* WORK TO BE COMPLETED *
For the records below, tally every line that has the word "black" and reply with the number alone.

Before-and-after object listings:
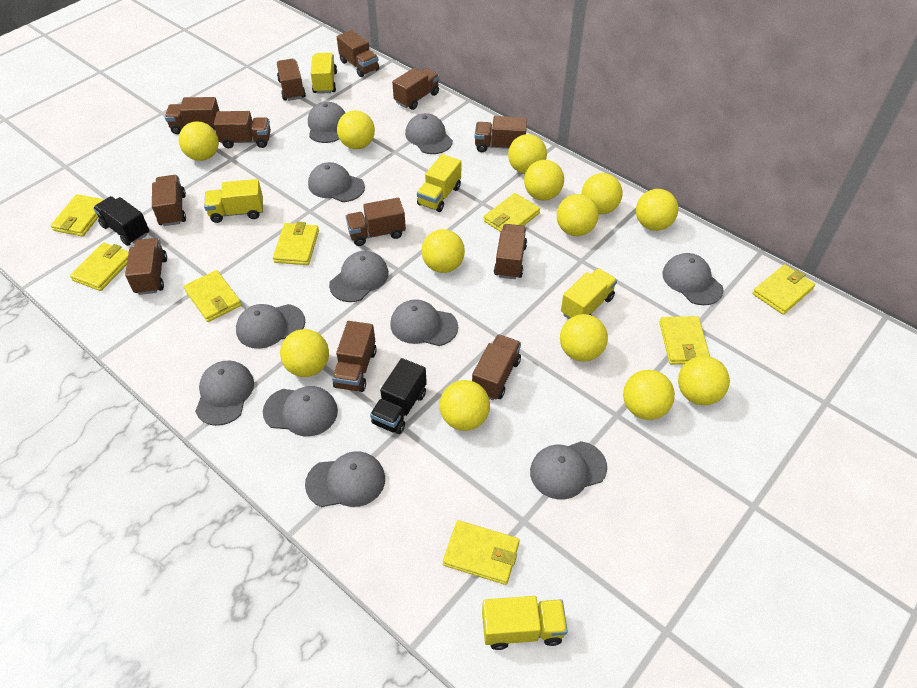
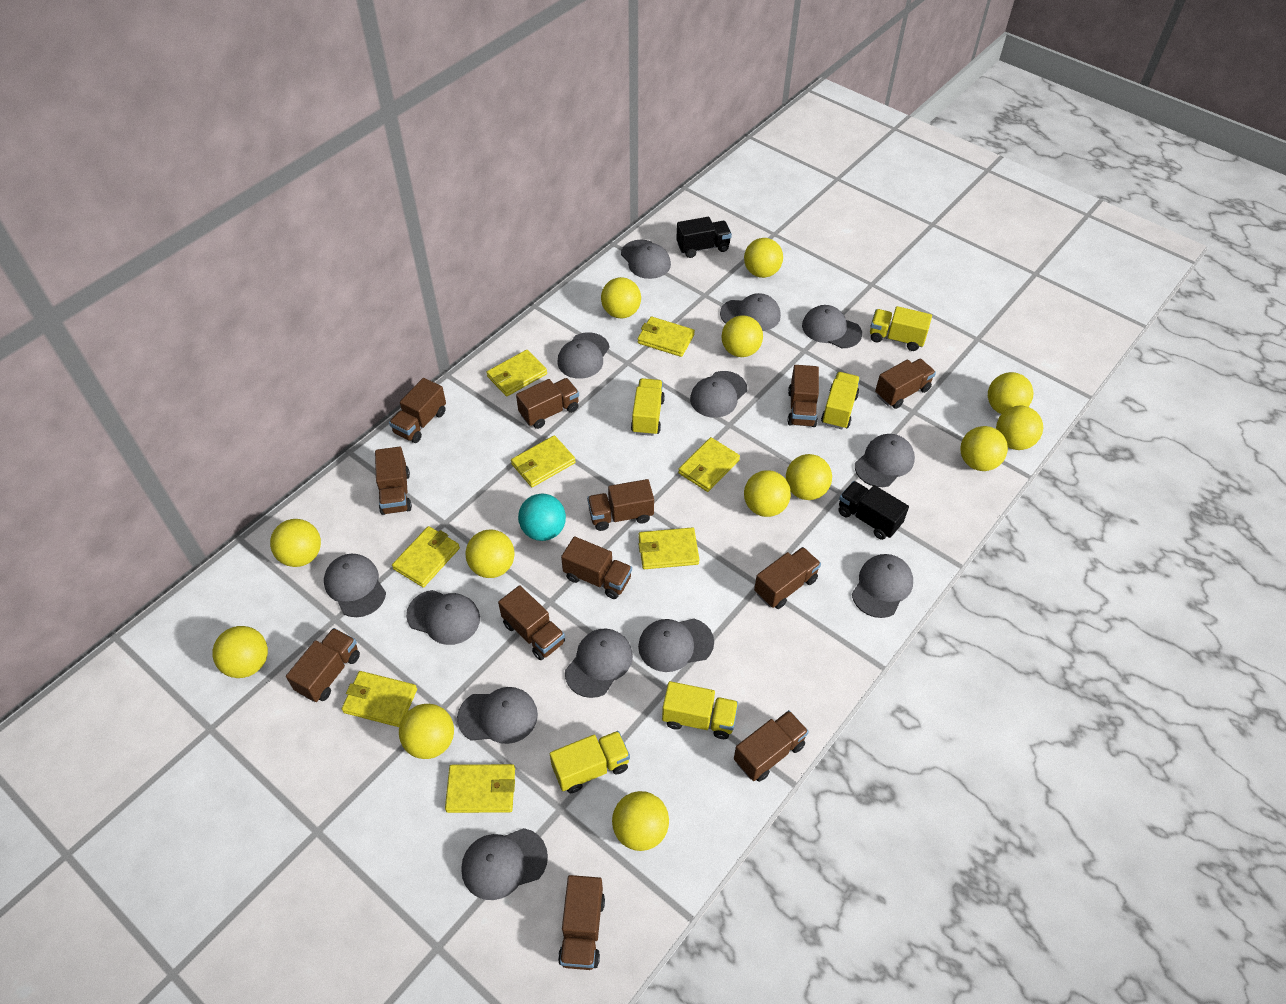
grey cap: 11 -> 13
turquoise ball: 0 -> 1

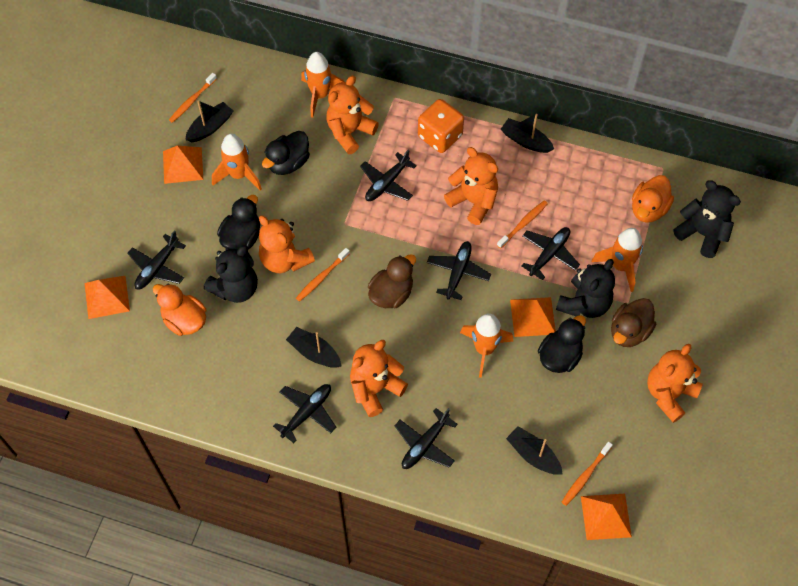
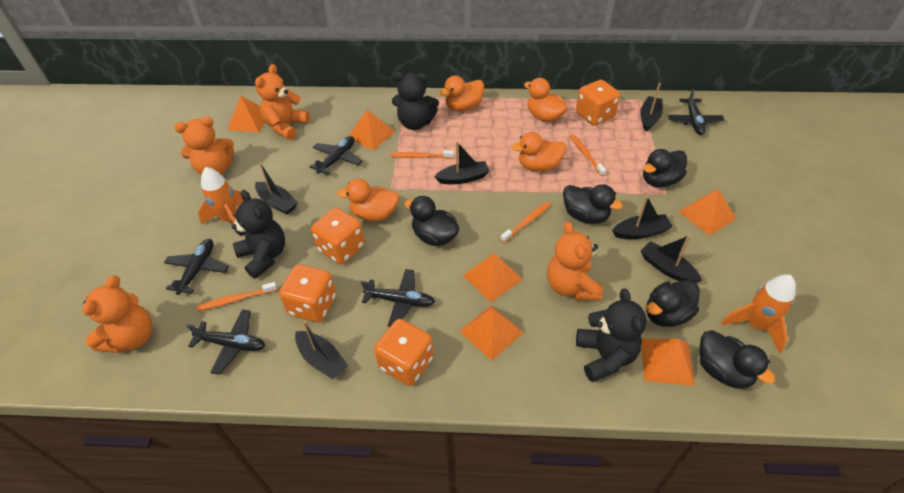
black boat: 4 -> 6
black duck: 3 -> 5
black plane: 6 -> 5
brown duck: 2 -> 0
orange dice: 1 -> 4
orange duck: 2 -> 4
orange pyramid: 4 -> 6
orange rocket: 4 -> 2
orange teddy bear: 5 -> 4

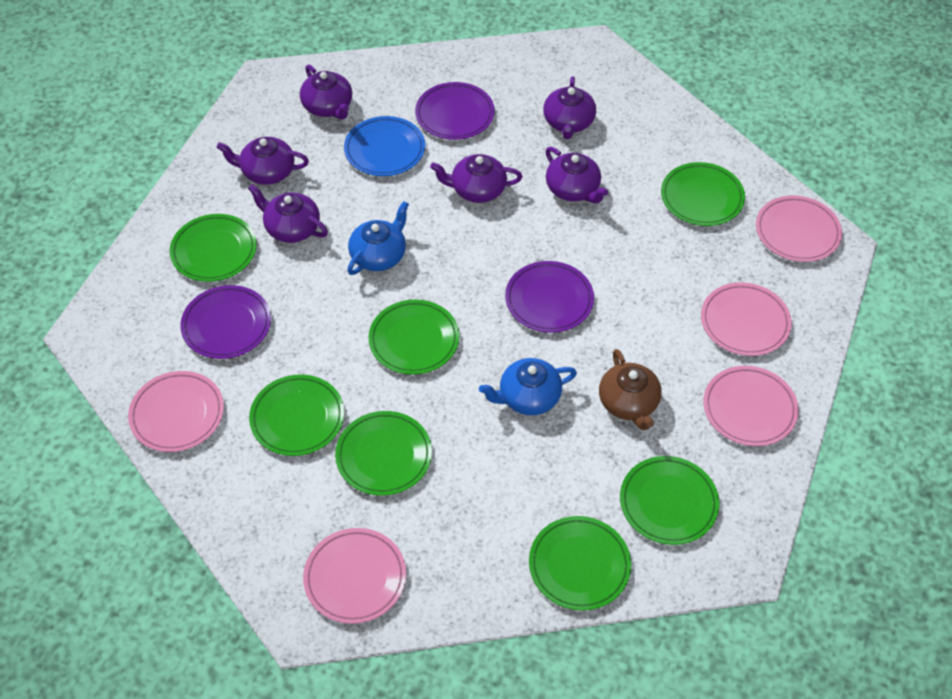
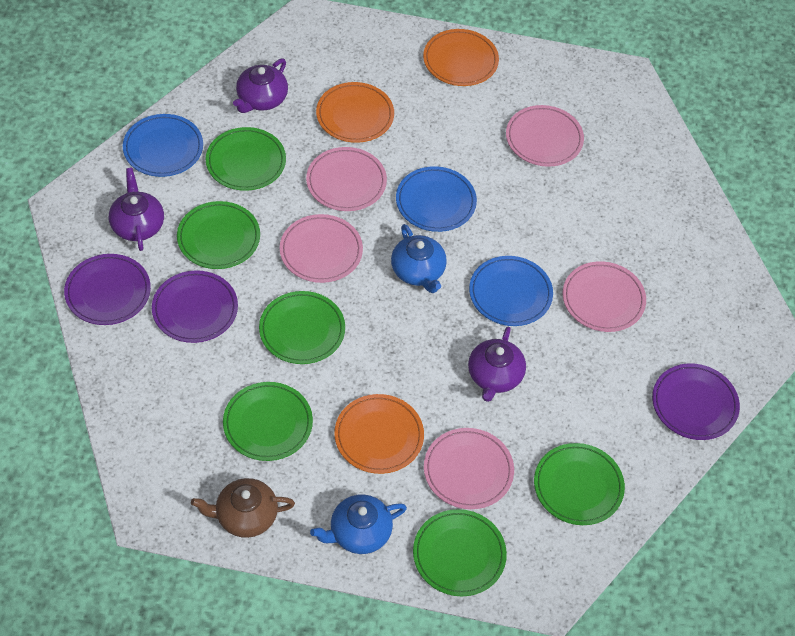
blue plate: 1 -> 3
green plate: 7 -> 6
orange plate: 0 -> 3
purple teapot: 6 -> 3

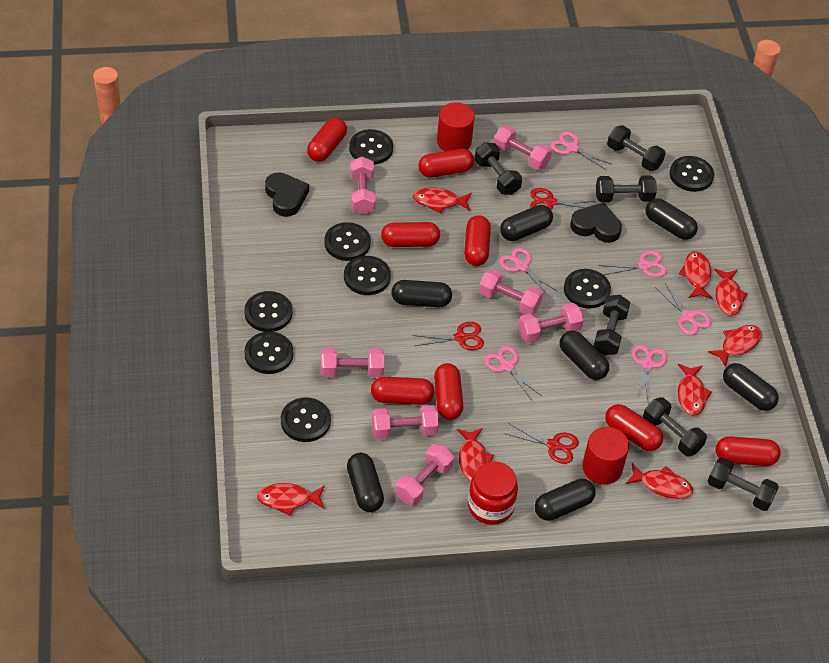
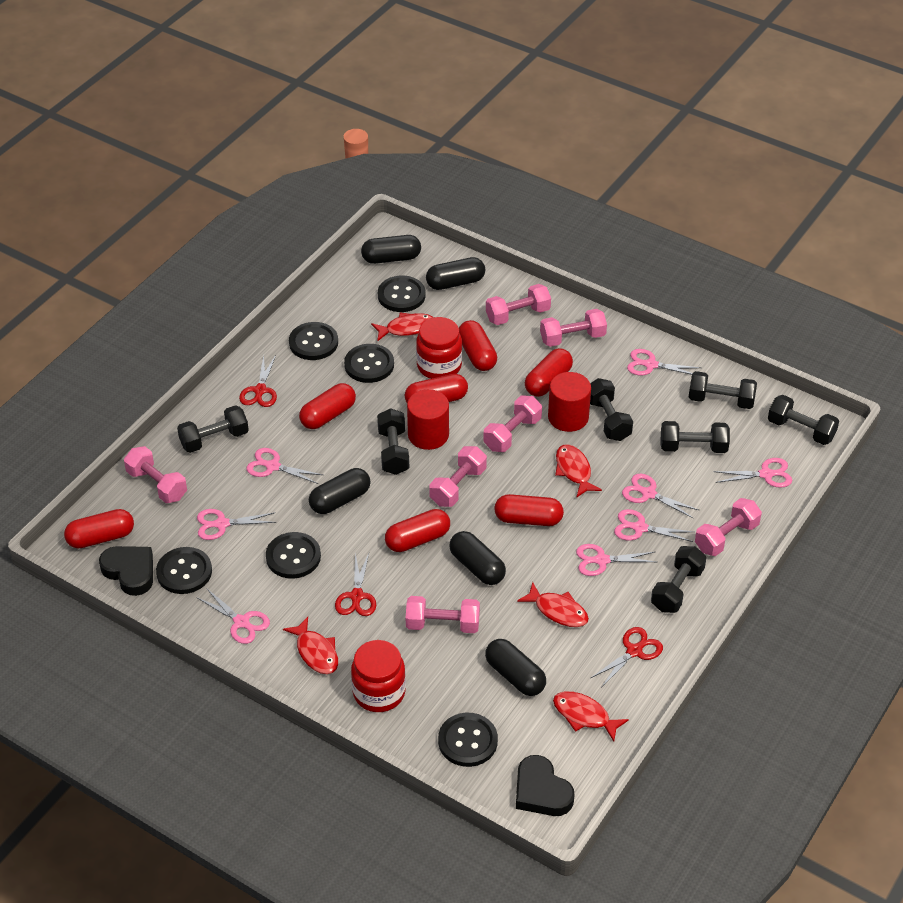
black button: 8 -> 6
black capsule: 7 -> 5
black dumbbell: 6 -> 7
pink scissors: 6 -> 8
red capsule: 8 -> 7
red fish: 8 -> 5
red jar: 1 -> 2

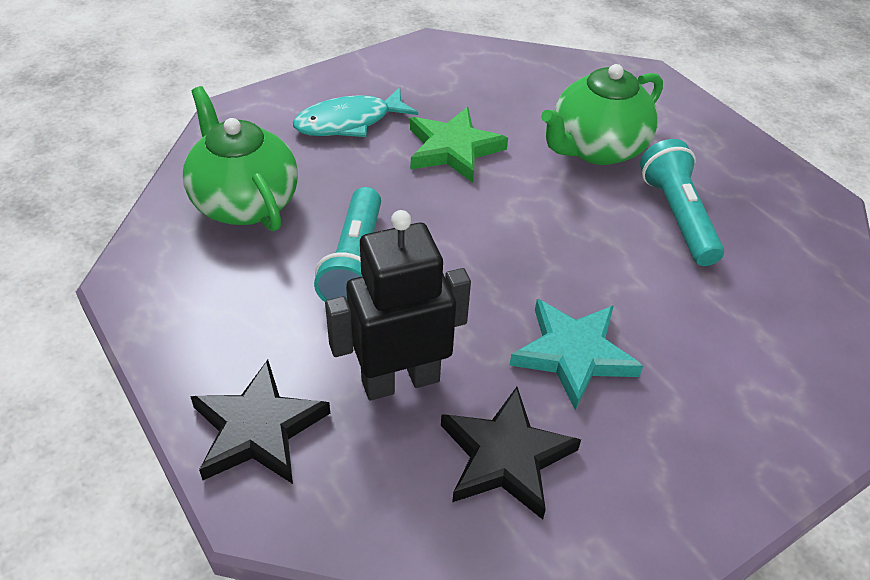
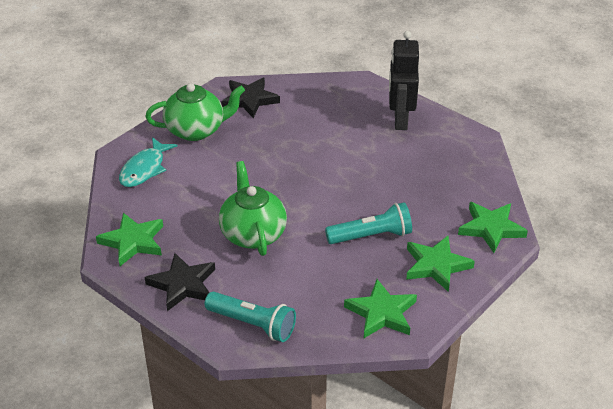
green star: 1 -> 4
turquoise star: 1 -> 0

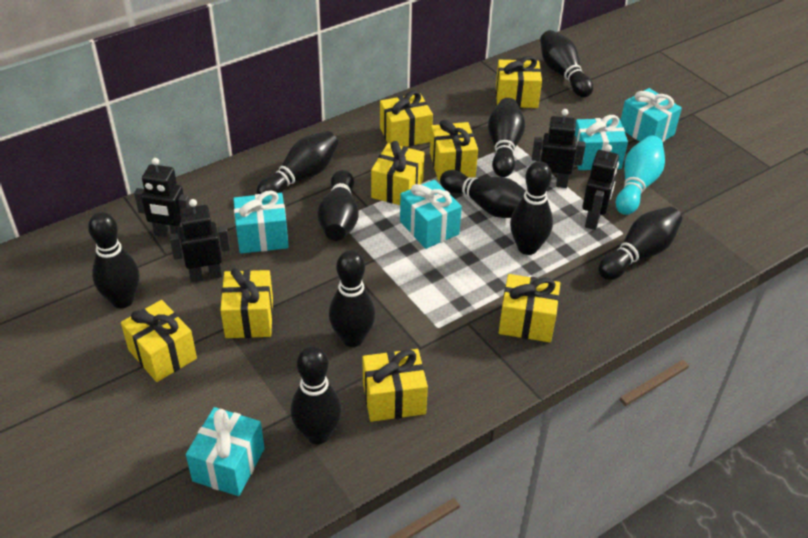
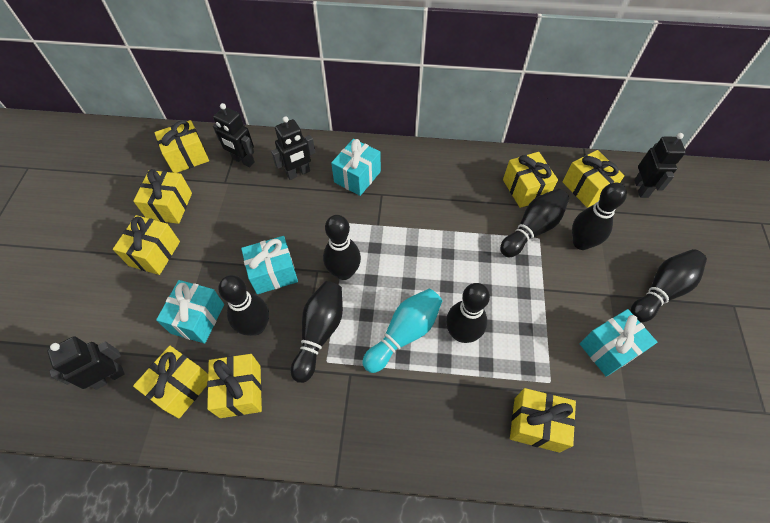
black bowling pin: 10 -> 7
turquoise gift: 5 -> 4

* RESPONSE TO THIS TASK *
7